What the task requires -> Whichever lines include the word "none", copy them as they appear in the data.

Source records:
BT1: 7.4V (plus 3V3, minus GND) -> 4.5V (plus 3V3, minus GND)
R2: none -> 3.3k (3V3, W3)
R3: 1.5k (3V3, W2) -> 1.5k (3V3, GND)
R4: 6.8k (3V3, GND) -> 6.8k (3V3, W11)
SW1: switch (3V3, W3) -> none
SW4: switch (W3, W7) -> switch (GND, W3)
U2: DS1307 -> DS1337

--

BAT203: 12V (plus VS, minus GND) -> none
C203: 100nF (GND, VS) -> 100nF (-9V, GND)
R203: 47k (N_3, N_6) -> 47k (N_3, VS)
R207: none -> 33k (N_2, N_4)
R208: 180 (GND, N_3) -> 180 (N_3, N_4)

Response for this exercise ->
R2: none -> 3.3k (3V3, W3)
SW1: switch (3V3, W3) -> none
BAT203: 12V (plus VS, minus GND) -> none
R207: none -> 33k (N_2, N_4)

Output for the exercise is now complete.